ACTION ITEM:
Reproduce the listing below as it stands. Leave out each image.

AVAILABLE DATA:

━━━━━━━━━━━━━━━━━━━━

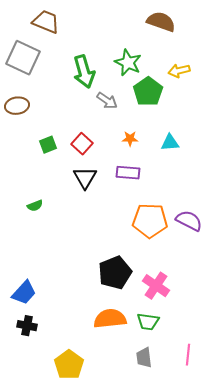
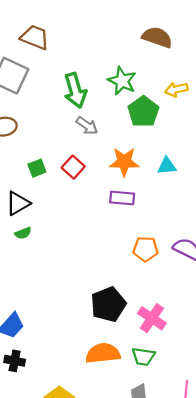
gray arrow: (107, 101) -> (87, 126), moved
orange star: (130, 139) -> (124, 162), size x1.8
black triangle: (85, 178) -> (18, 203), moved, turned 30
orange pentagon: (150, 221) -> (146, 249), size x0.7

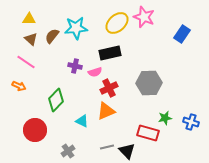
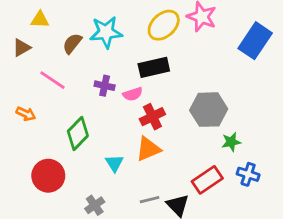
blue rectangle: (182, 34) -> (255, 41), size x1.4
brown triangle: (31, 39) -> (22, 48), moved, turned 48
pink line: (26, 62) -> (53, 80), moved
green star: (165, 118) -> (231, 142), moved
cyan triangle: (82, 121) -> (114, 163), turned 32
blue cross: (191, 122) -> (248, 174), moved
red rectangle: (148, 133) -> (207, 180), turned -50

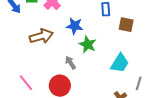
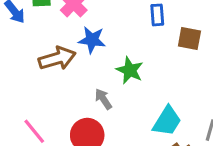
blue star: (75, 26) -> (92, 40), moved
cyan trapezoid: (120, 63) -> (167, 121), moved

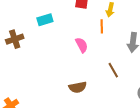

━━━━━━━━━━━━━━━━━━━━

ANSWER BELOW:
gray arrow: (107, 101) -> (87, 126), moved
orange star: (130, 139) -> (124, 162), size x1.8
black triangle: (85, 178) -> (18, 203), moved, turned 30
orange pentagon: (150, 221) -> (146, 249), size x0.7

blue rectangle: (182, 34) -> (255, 41), size x1.4
brown triangle: (31, 39) -> (22, 48), moved, turned 48
pink line: (26, 62) -> (53, 80), moved
green star: (165, 118) -> (231, 142), moved
cyan triangle: (82, 121) -> (114, 163), turned 32
blue cross: (191, 122) -> (248, 174), moved
red rectangle: (148, 133) -> (207, 180), turned -50

blue star: (75, 26) -> (92, 40), moved
cyan trapezoid: (120, 63) -> (167, 121), moved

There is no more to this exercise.